Colored object listings:
* * * * * * *
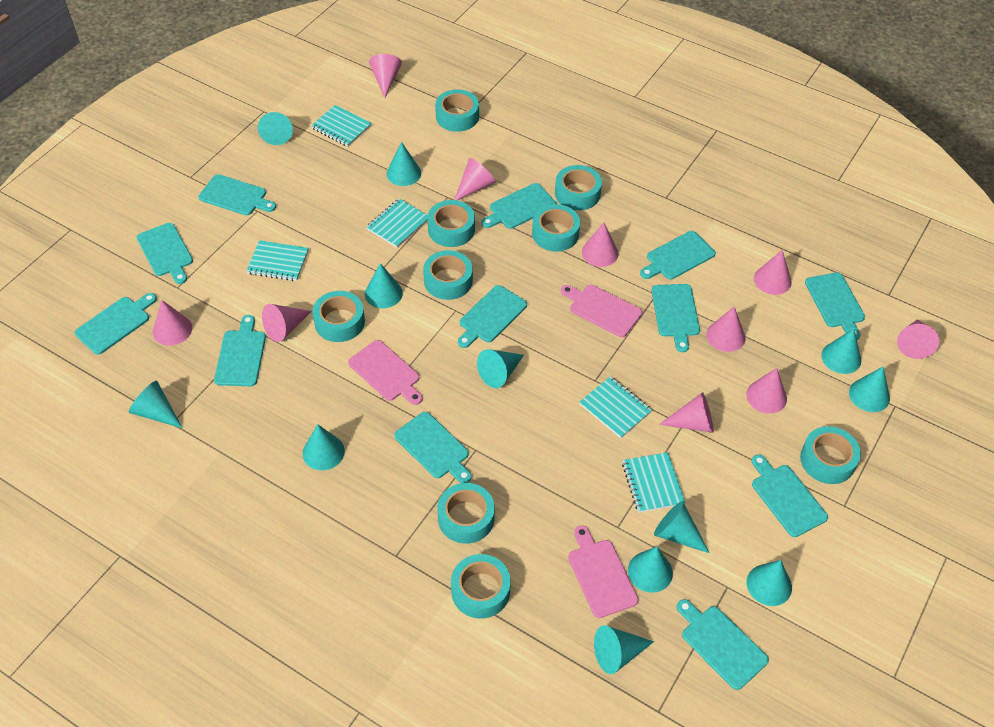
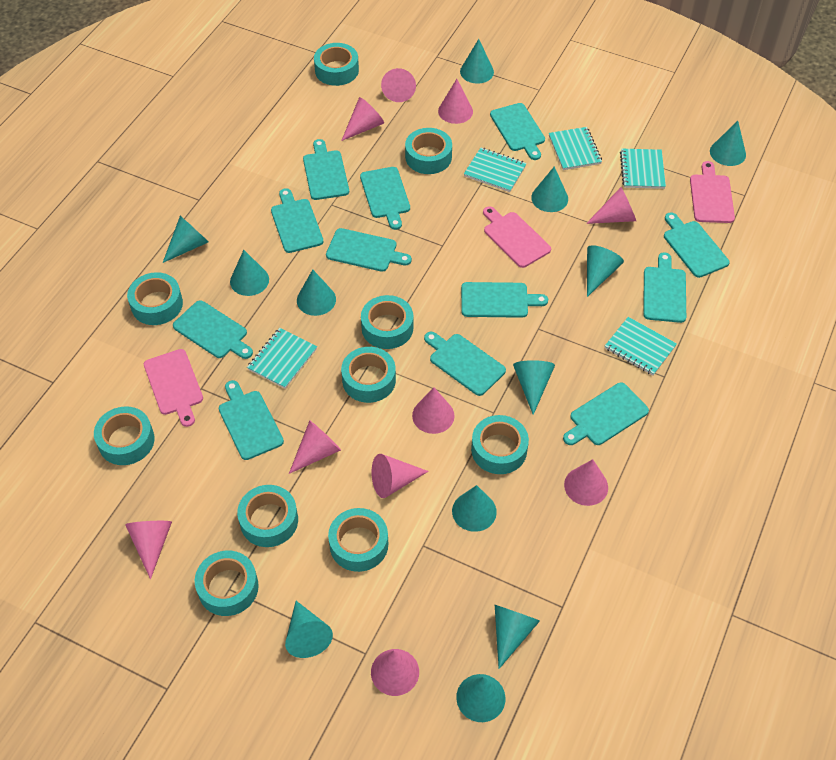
turquoise tape: 9 -> 10

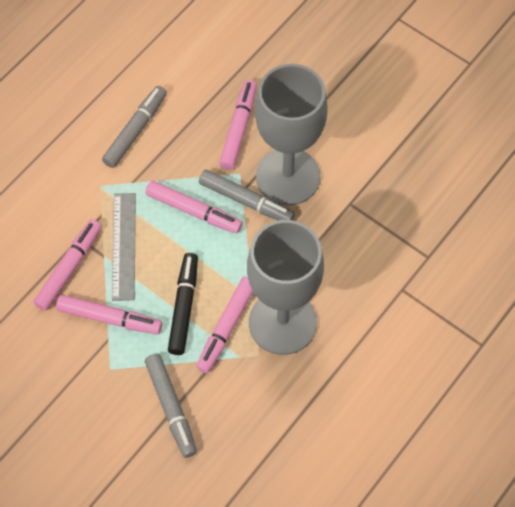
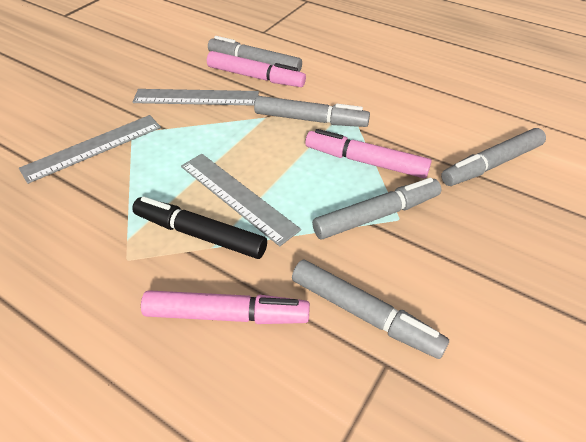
grey goblet: 2 -> 0
grey marker: 3 -> 5
grey ruler: 1 -> 3
pink marker: 5 -> 3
* * * * * * *
* Exercise brief
Return every record exactly, leaving out the pictures.

* Exercise output
turquoise tape: 9 -> 10

grey goblet: 2 -> 0
grey marker: 3 -> 5
grey ruler: 1 -> 3
pink marker: 5 -> 3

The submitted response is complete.